_Data excerpt_
◆ ◆ ◆
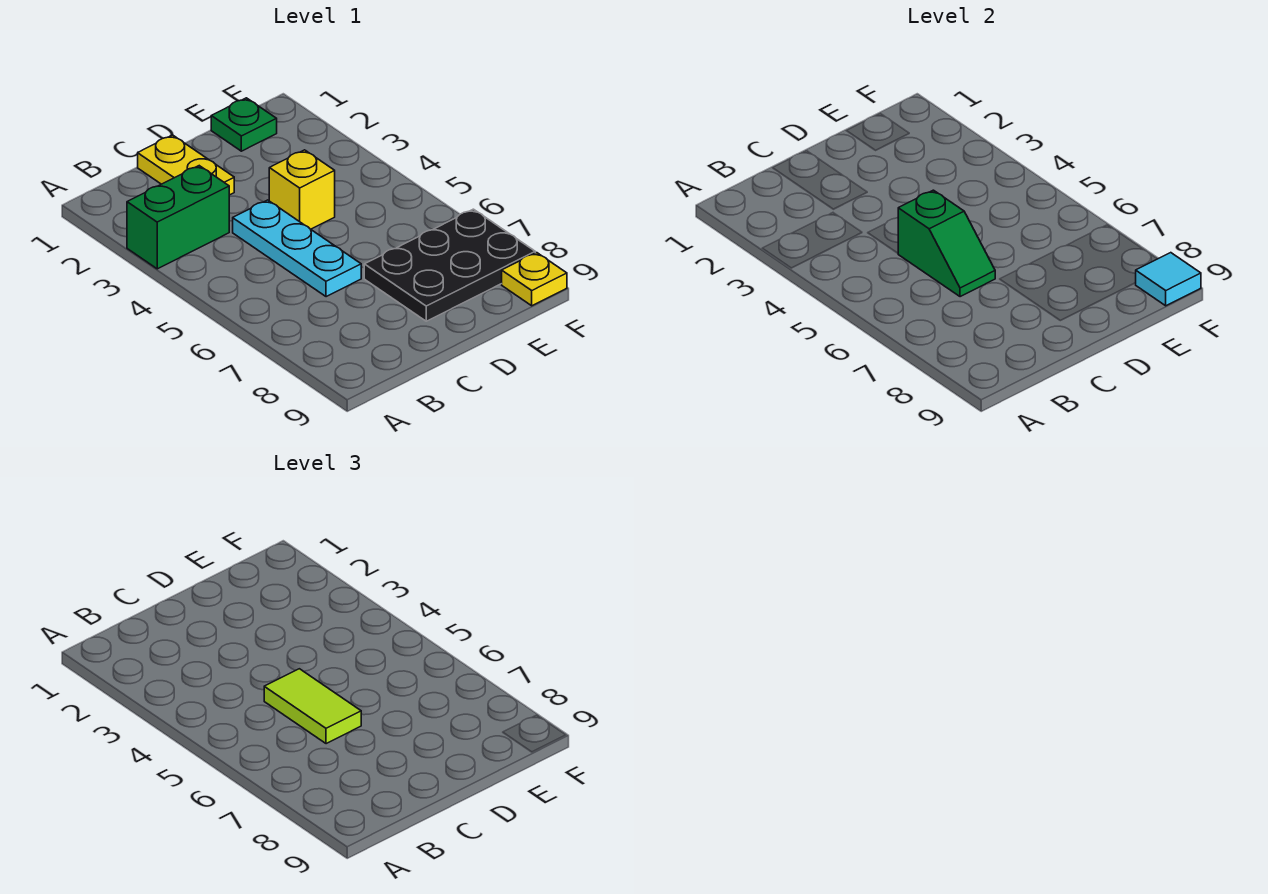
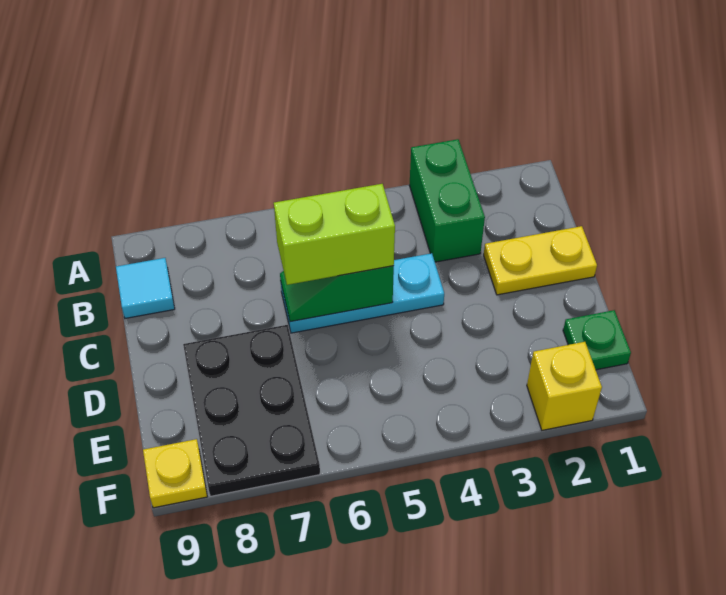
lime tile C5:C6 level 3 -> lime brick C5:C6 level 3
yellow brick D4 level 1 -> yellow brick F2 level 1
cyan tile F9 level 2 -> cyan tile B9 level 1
◆ ◆ ◆
_Required work_
The whole listing is to be retyped exactly, with its pictures removed.

_Written response_
lime tile C5:C6 level 3 -> lime brick C5:C6 level 3
yellow brick D4 level 1 -> yellow brick F2 level 1
cyan tile F9 level 2 -> cyan tile B9 level 1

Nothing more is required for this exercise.